YOUR OBJECTIVE ▸
Every record, apart from its pictures, should be repeated exactly.

EXTRACTED INFORMATION ▸
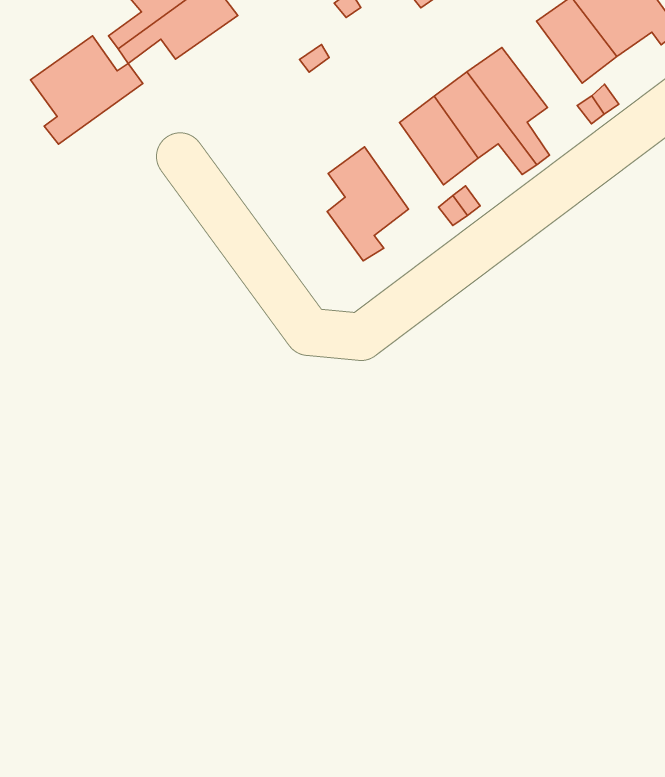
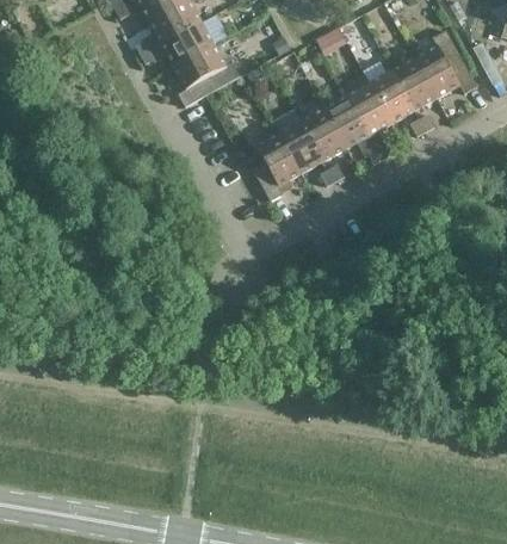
building: none -> [369,69,414,122]
building: [30,36,143,144] -> [173,43,240,105]
building: none -> [279,119,323,172]

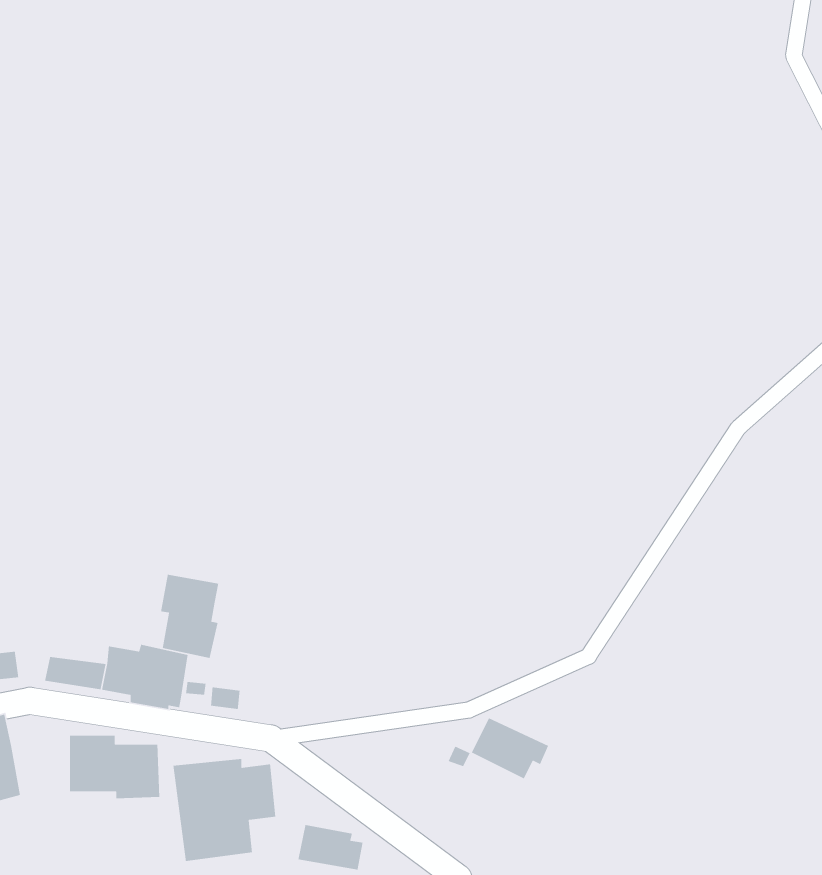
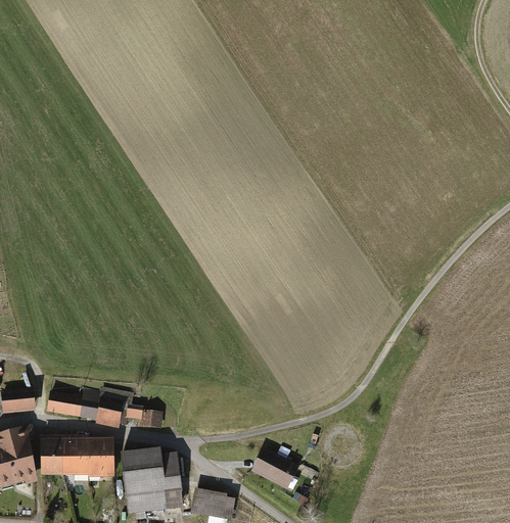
building: [160,574,219,659] -> none
building: [471,717,549,780] -> [253,450,298,486]
building: none -> [42,440,62,473]

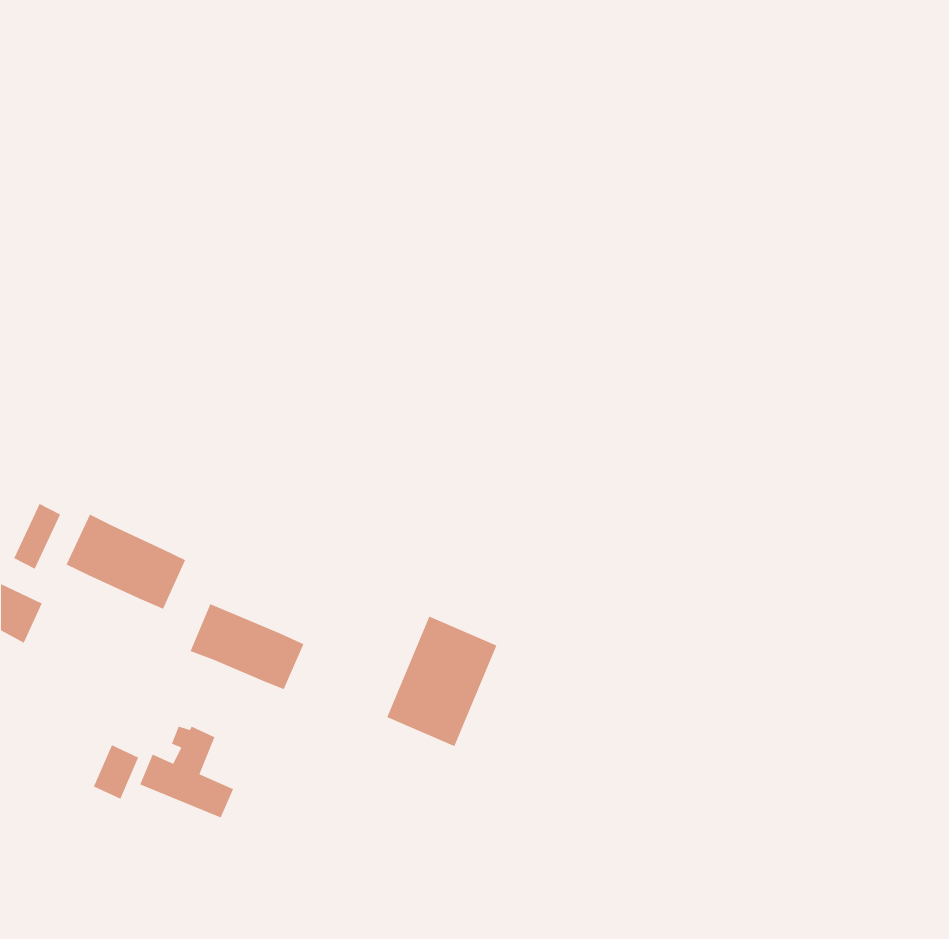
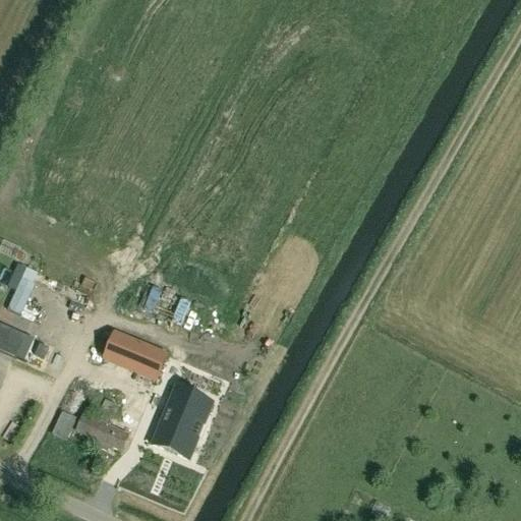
building: [65,513,186,610] -> none
building: [386,615,498,747] -> [152,386,213,458]

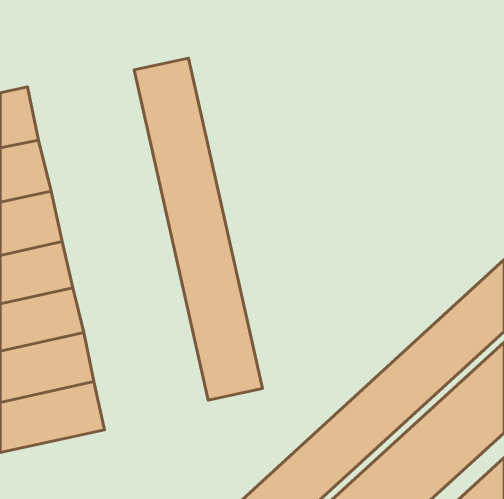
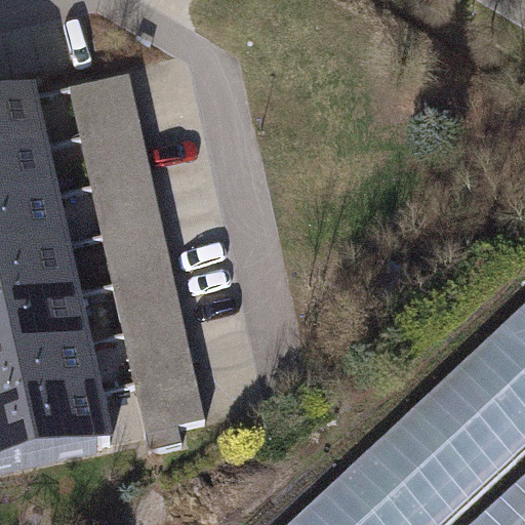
building: [134,58,262,400] -> [71,83,204,439]

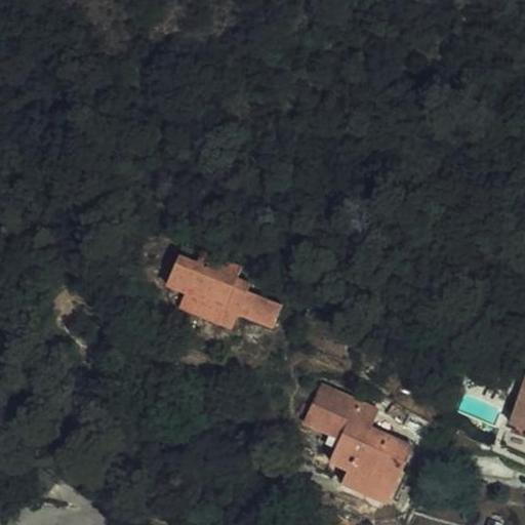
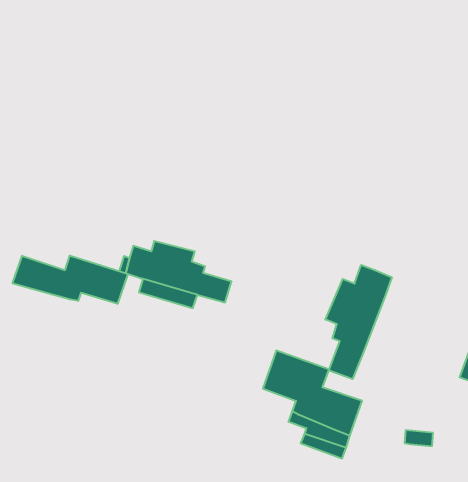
building: none -> [13,256,128,304]
building: none -> [325,265,392,379]

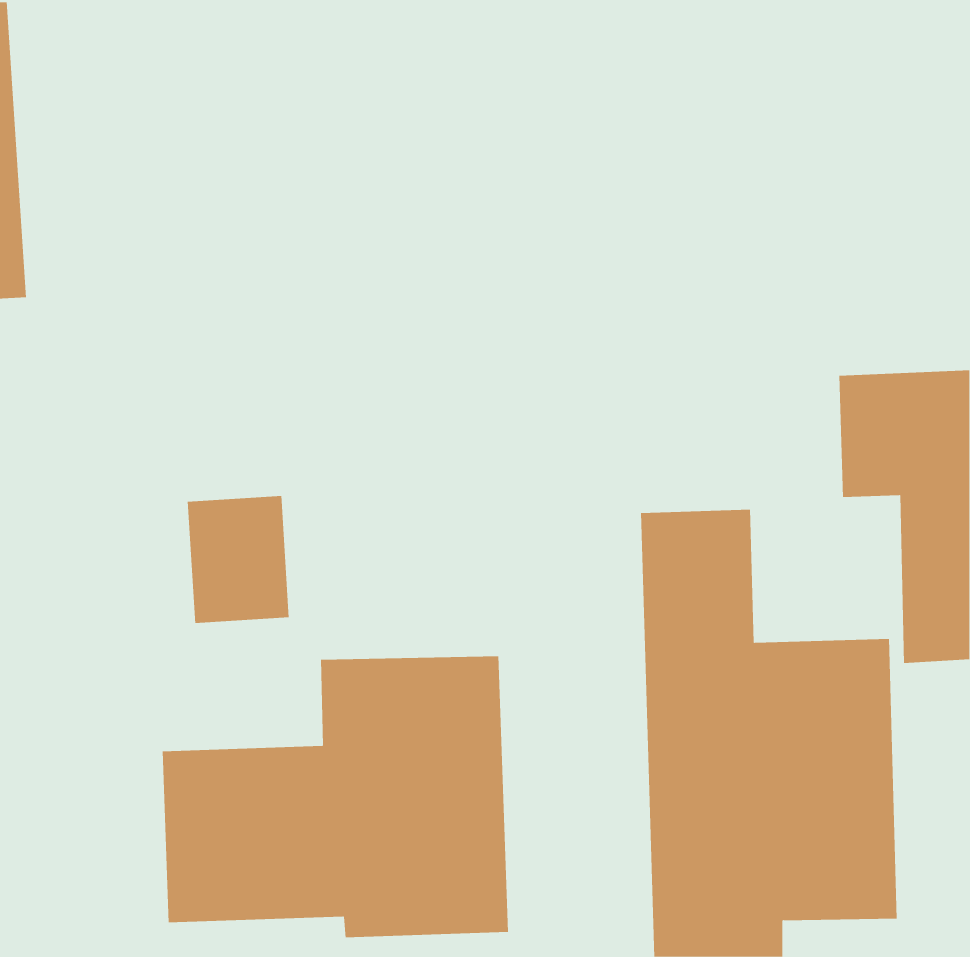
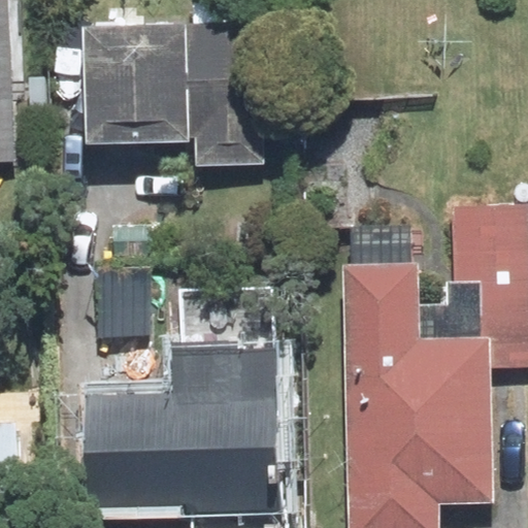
building: none -> [80,30,253,162]

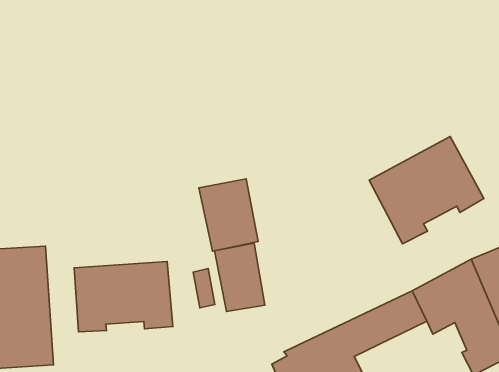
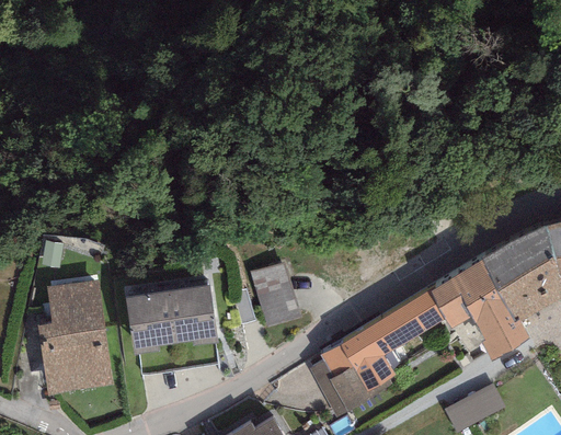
building: [369,137,484,244] -> none
building: [199,179,258,251] -> none

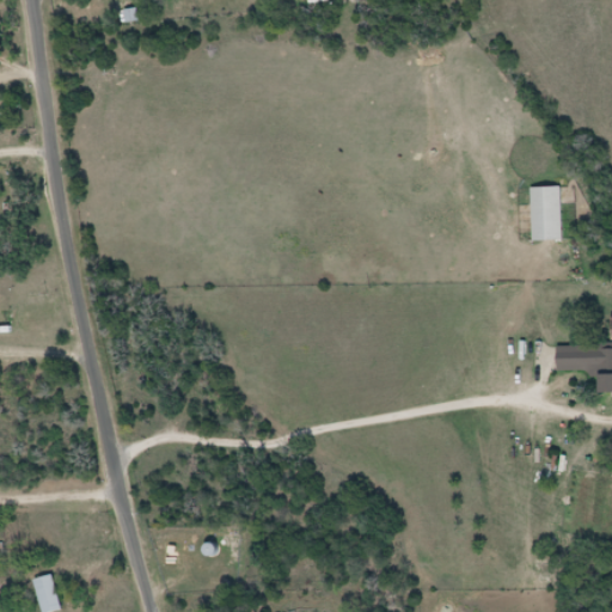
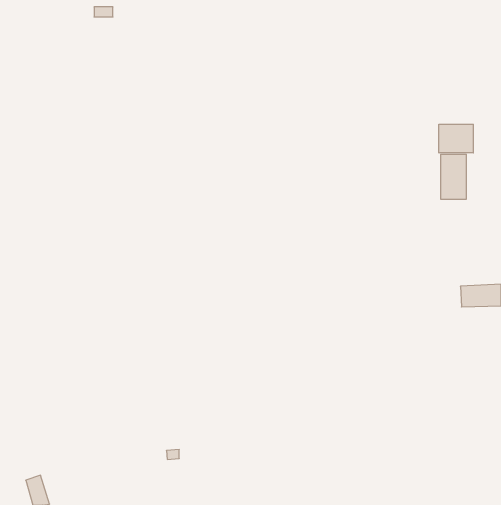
building: none -> [439,124,473,153]

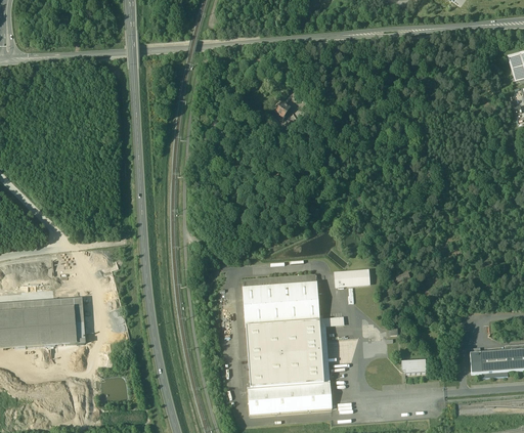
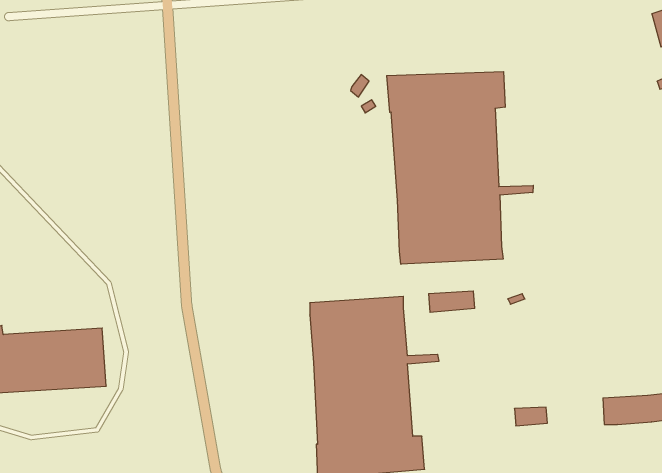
building: none -> [387,72,533,264]

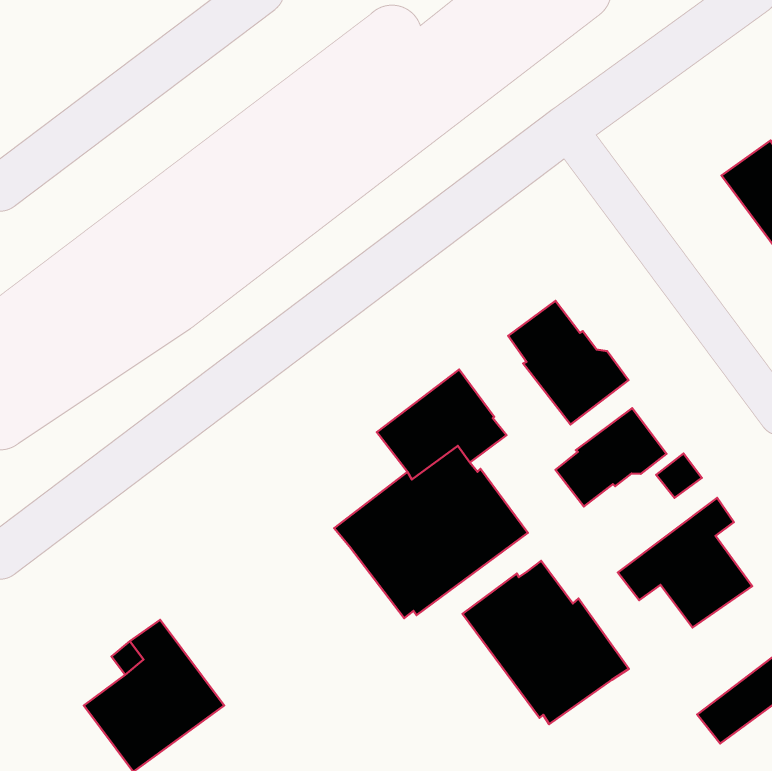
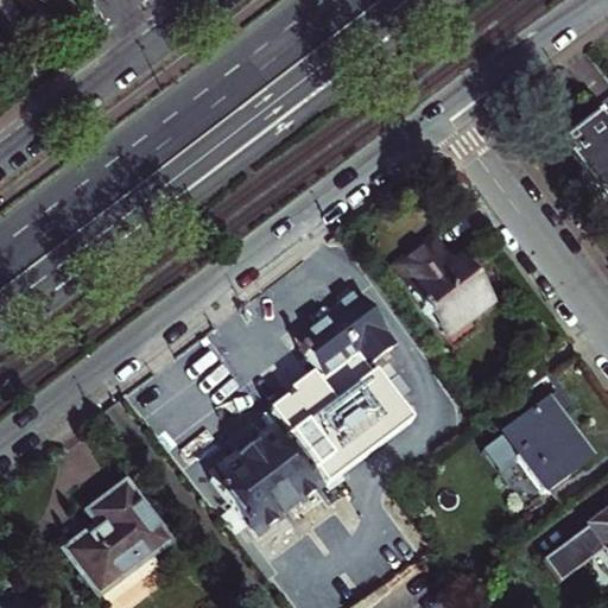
building: [555,408,667,506] -> none
building: none -> [214,425,322,530]
building: [462,561,629,724] -> none

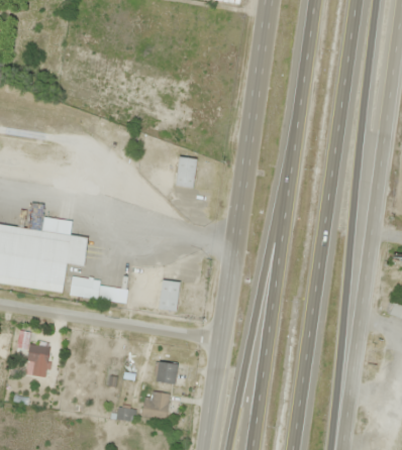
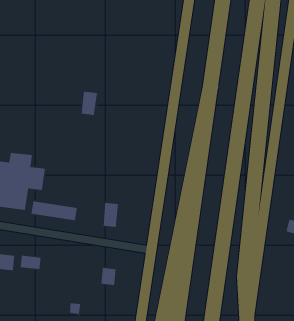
building: [176,156,197,188] -> [81,91,98,116]
building: none -> [20,255,41,270]
building: [141,391,170,421] -> none

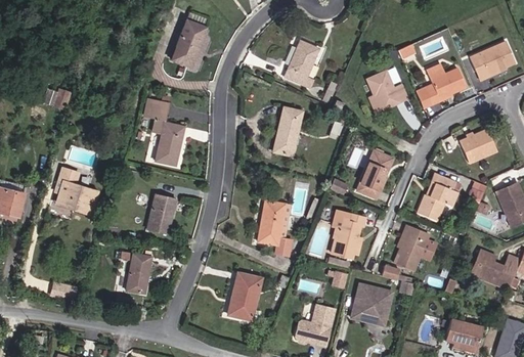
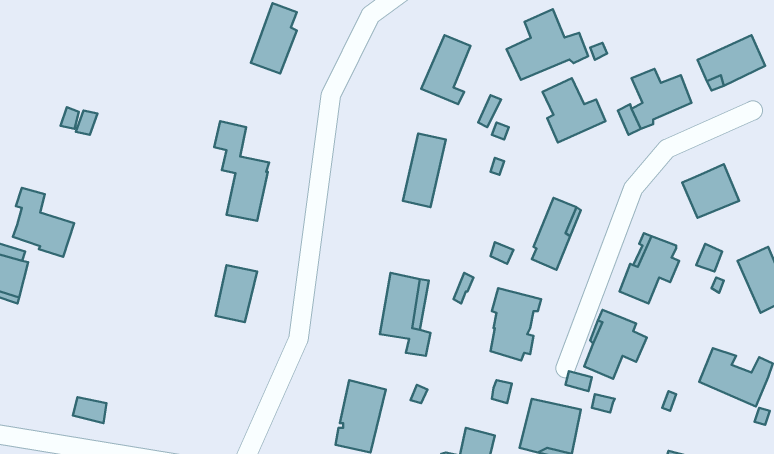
building: none -> [507,9,588,80]
building: [57,168,98,214] -> [13,188,74,257]
building: [122,251,151,293] -> none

SOLUTION TO THIS EXERCISE ▸
building: none -> [369,69,414,122]
building: [30,36,143,144] -> [173,43,240,105]
building: none -> [279,119,323,172]

building: [160,574,219,659] -> none
building: [471,717,549,780] -> [253,450,298,486]
building: none -> [42,440,62,473]

building: [65,513,186,610] -> none
building: [386,615,498,747] -> [152,386,213,458]

building: [134,58,262,400] -> [71,83,204,439]

building: none -> [13,256,128,304]
building: none -> [325,265,392,379]

building: none -> [80,30,253,162]

building: [369,137,484,244] -> none
building: [199,179,258,251] -> none

building: none -> [439,124,473,153]

building: none -> [387,72,533,264]

building: [555,408,667,506] -> none
building: none -> [214,425,322,530]
building: [462,561,629,724] -> none

building: [176,156,197,188] -> [81,91,98,116]
building: none -> [20,255,41,270]
building: [141,391,170,421] -> none

building: none -> [507,9,588,80]
building: [57,168,98,214] -> [13,188,74,257]
building: [122,251,151,293] -> none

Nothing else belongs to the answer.